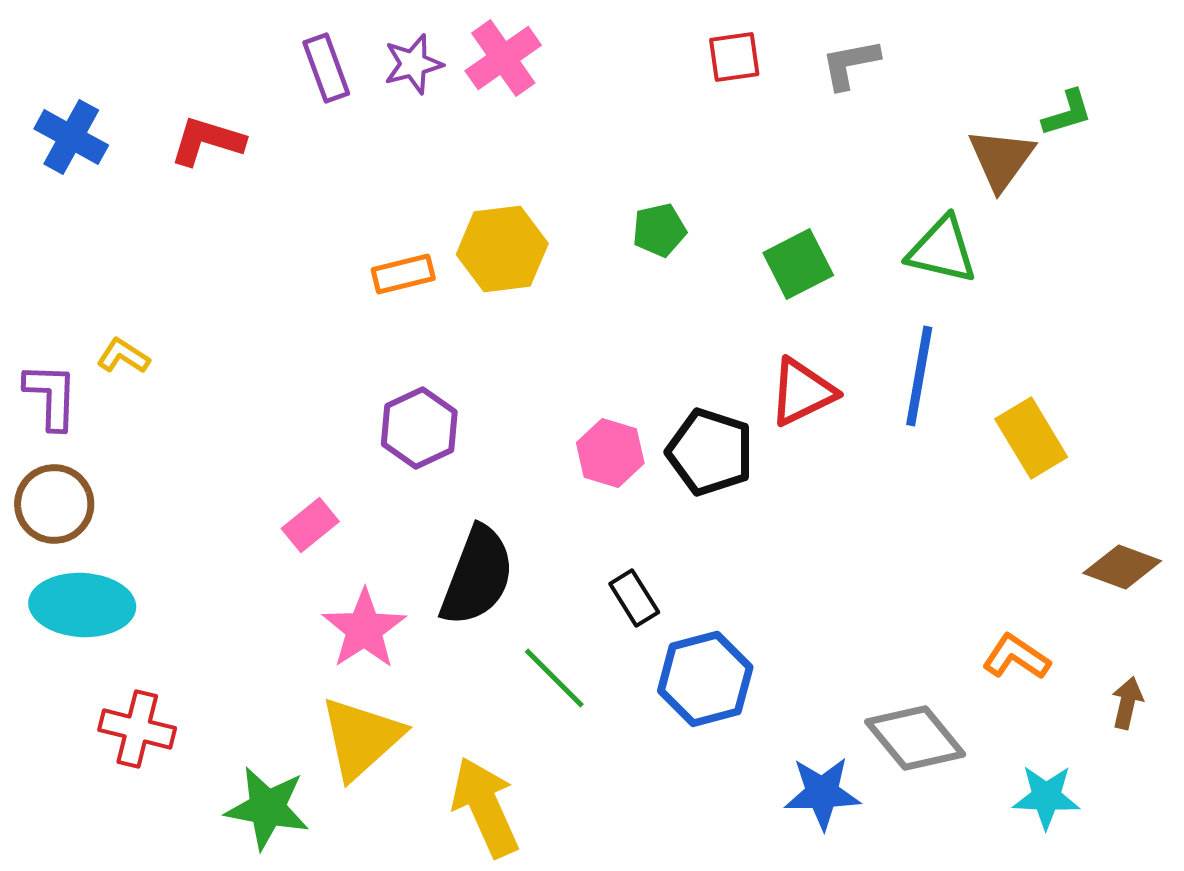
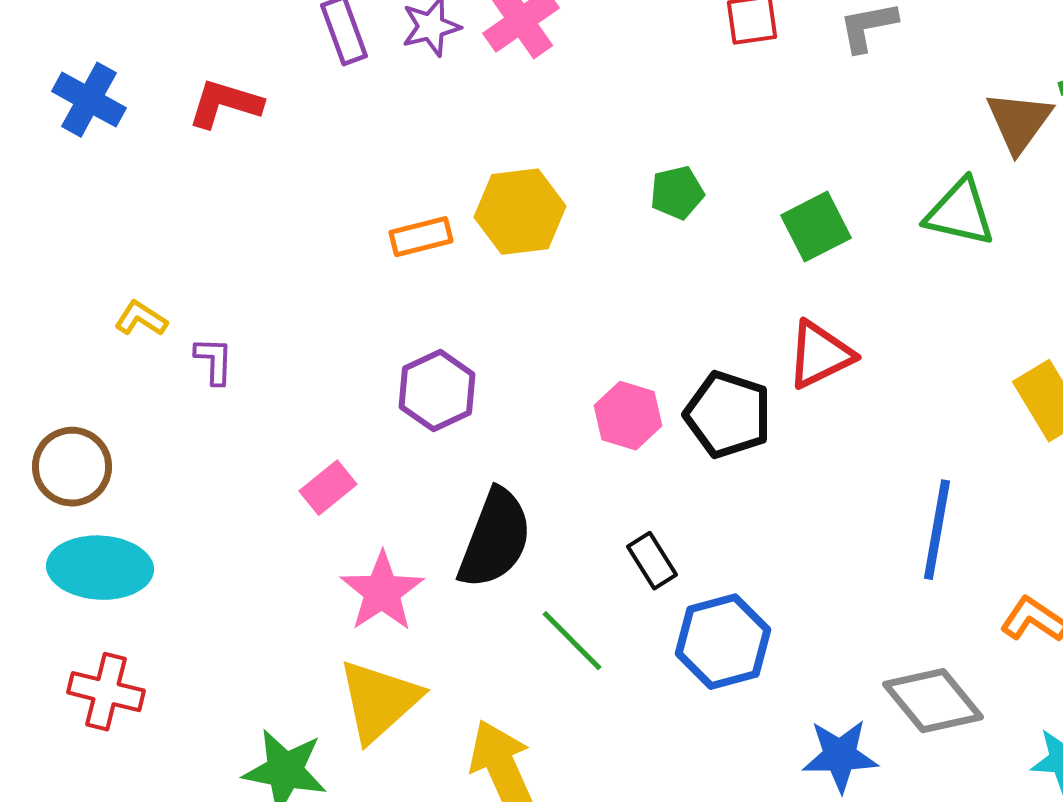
blue line: (919, 376) -> (937, 530), moved
purple L-shape: (51, 396) -> (214, 361), moved, size x0.7
red cross: (137, 729) -> (106, 692), moved

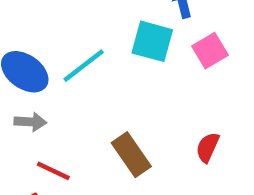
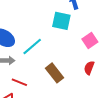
pink square: (210, 51) -> (90, 40), moved
cyan line: (84, 66) -> (32, 46), moved

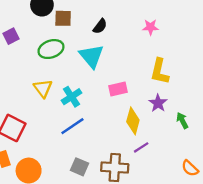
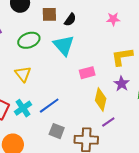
brown square: (63, 18) -> (49, 14), moved
yellow L-shape: (160, 71) -> (122, 57), turned 70
cyan cross: (72, 97) -> (23, 108), moved
gray square: (79, 167) -> (57, 131), moved

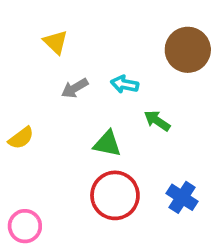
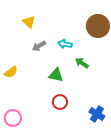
red circle: (115, 195) -> (60, 102), size x0.6
blue cross: (182, 197) -> (97, 114), moved

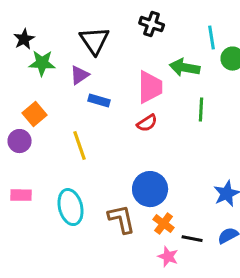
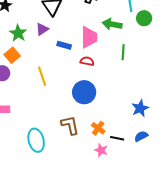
green star: (42, 63) -> (18, 33), moved, turned 30
blue rectangle: (99, 101) -> (64, 45), moved
red semicircle: (147, 123) -> (87, 61), turned -136
blue circle: (150, 189) -> (84, 92), moved
cyan ellipse: (71, 207) -> (36, 140), moved

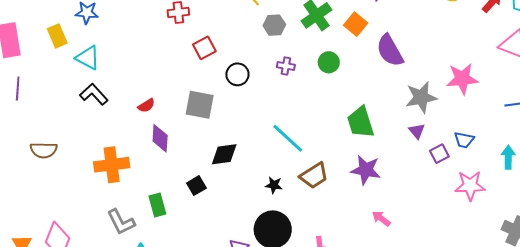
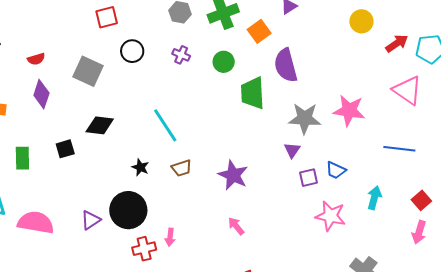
green trapezoid: (360, 122) -> (253, 93), moved
brown trapezoid: (314, 176) -> (182, 168), size x0.7

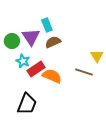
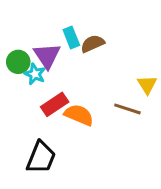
brown semicircle: (53, 42) -> (93, 44), moved
cyan star: (23, 61) -> (35, 74), moved

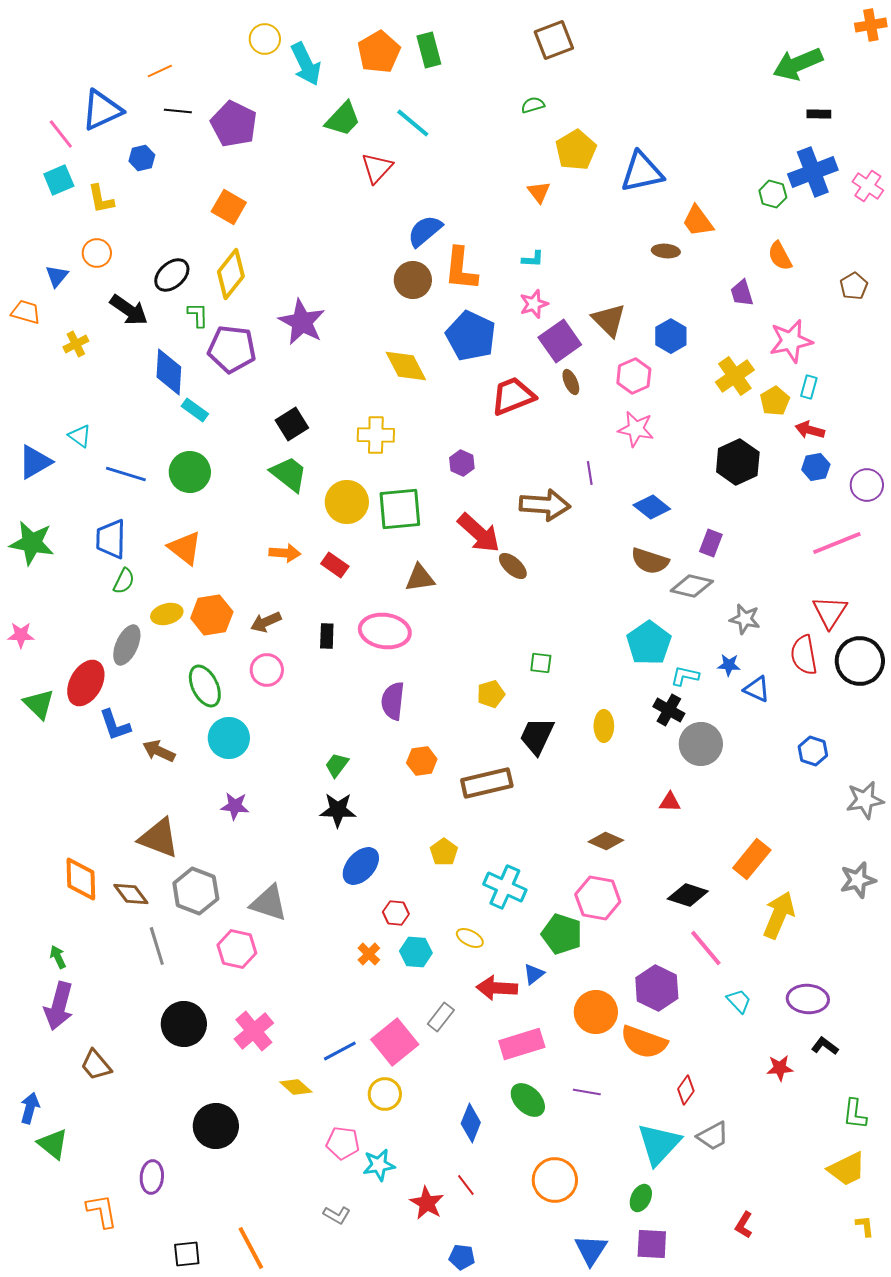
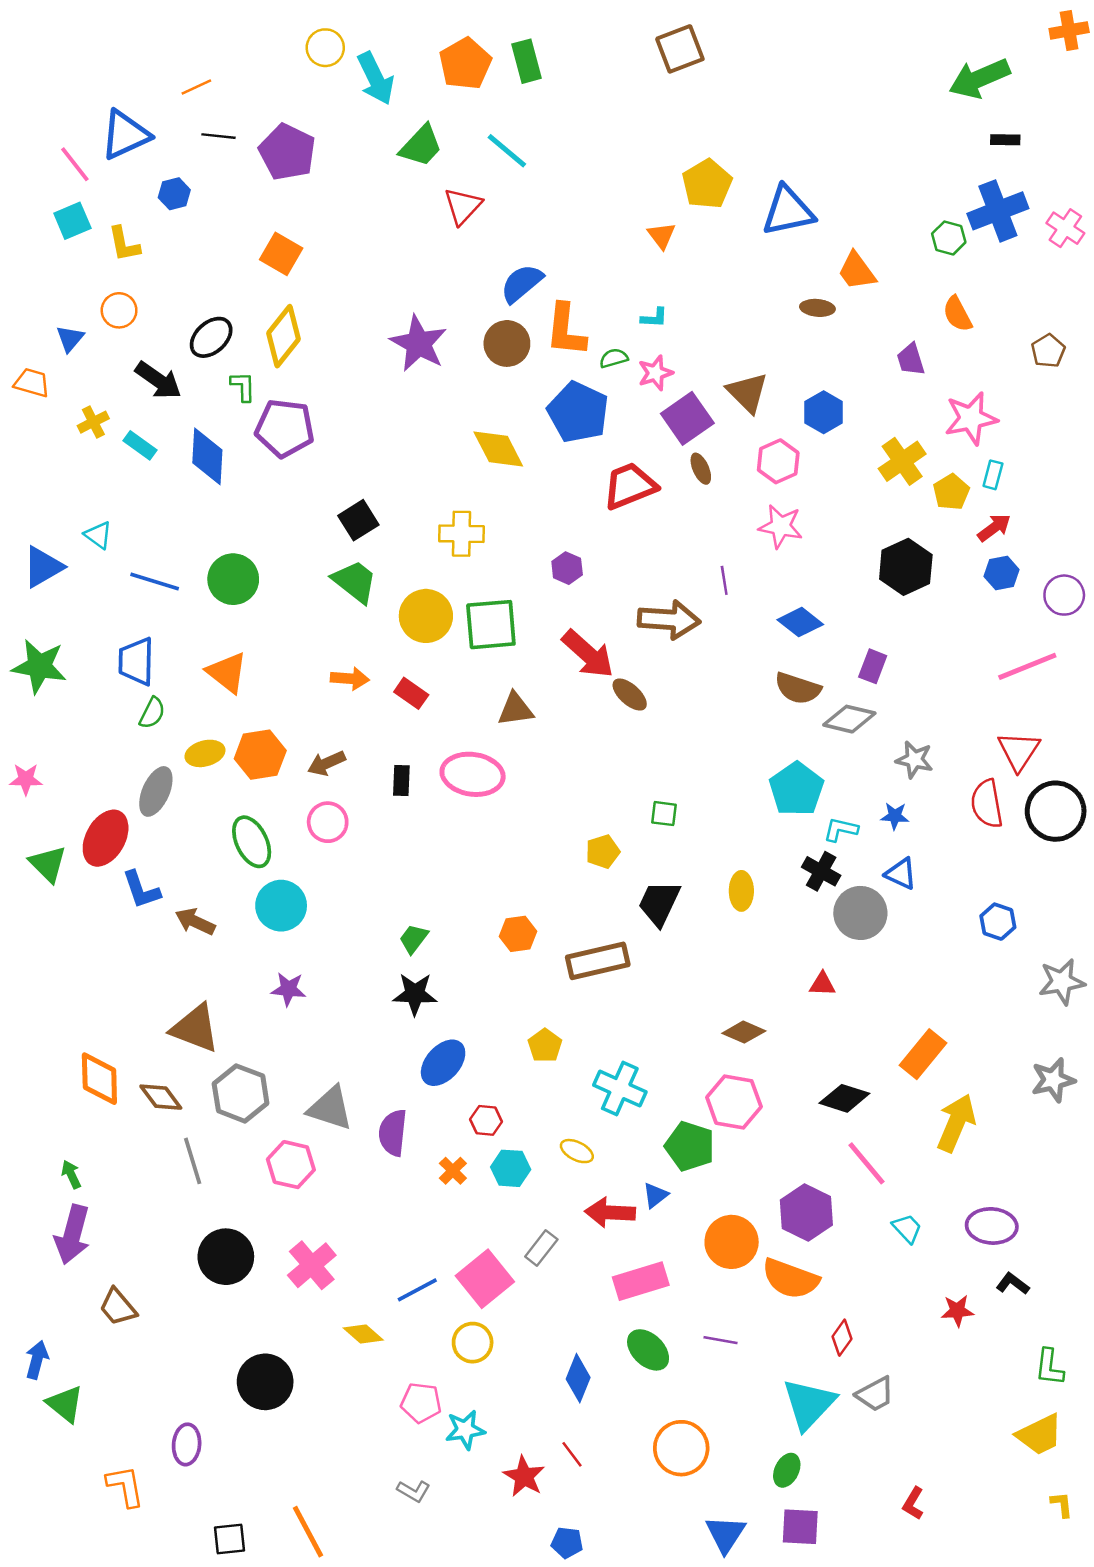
green semicircle: (533, 105) -> (614, 358), moved
purple star: (302, 322) -> (419, 343), moved
cyan rectangle: (195, 410) -> (140, 445), moved
red arrow: (810, 430) -> (994, 528), turned 128
blue triangle: (757, 689) -> (901, 874), moved
purple semicircle: (393, 701) -> (393, 1133), moved

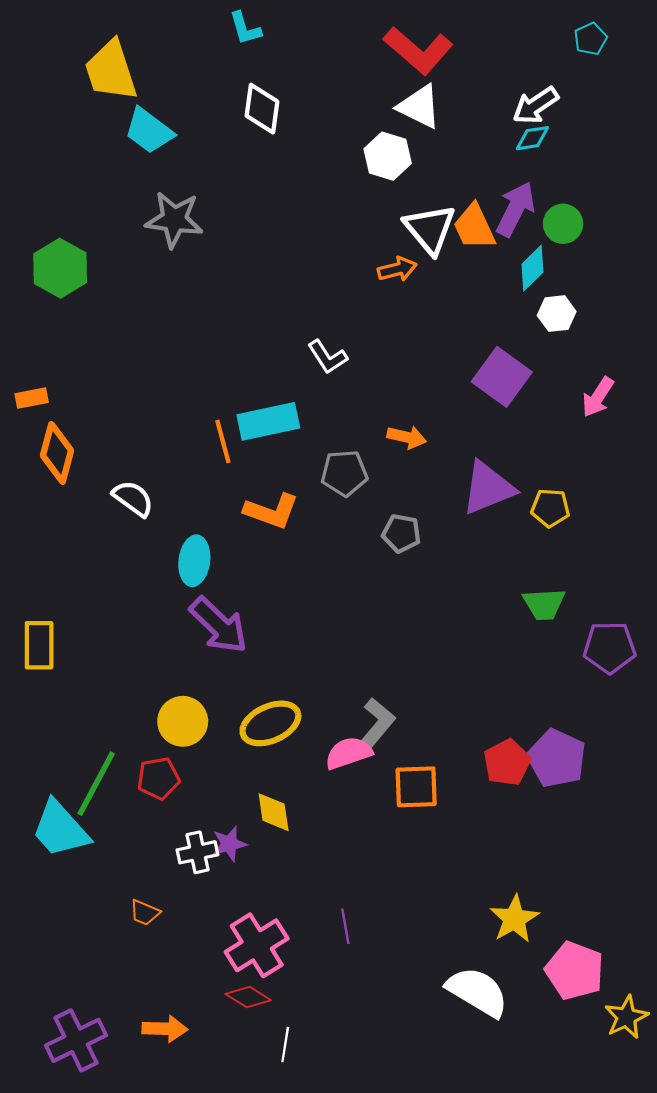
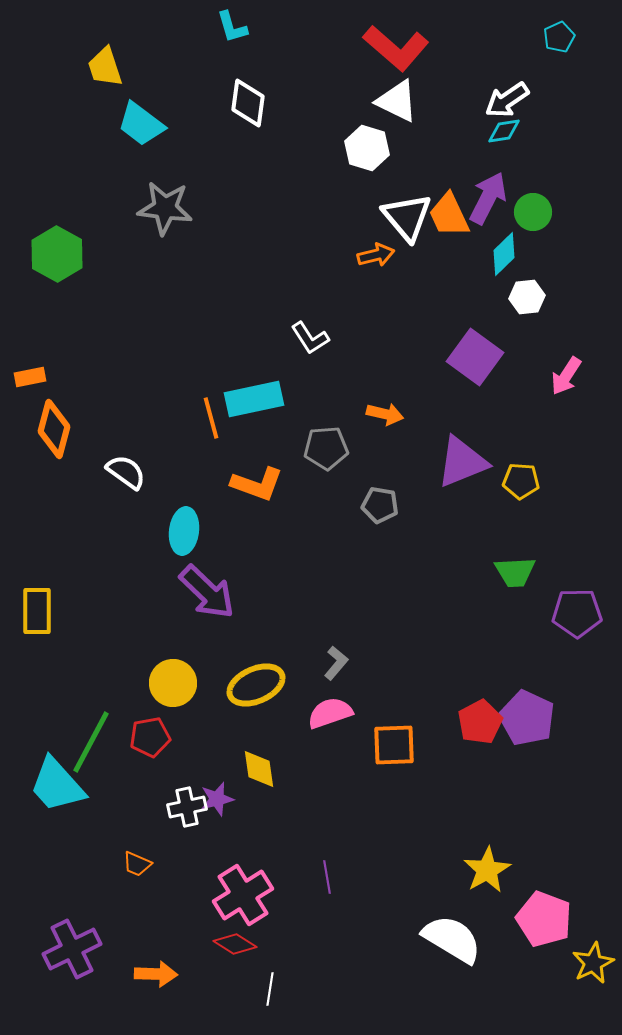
yellow trapezoid: (111, 71) -> (105, 67), size x0.7
gray L-shape: (377, 723) -> (336, 663), moved, size x0.7
purple cross: (76, 1040) -> (72, 949), moved

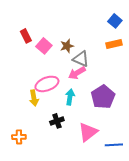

Work item: Your answer should be every line above that contains the word "turned".

Task output:
yellow L-shape: (160, 71) -> (122, 57), turned 70
green star: (42, 63) -> (18, 33), moved, turned 30
red semicircle: (147, 123) -> (87, 61), turned -136
red arrow: (810, 430) -> (994, 528), turned 128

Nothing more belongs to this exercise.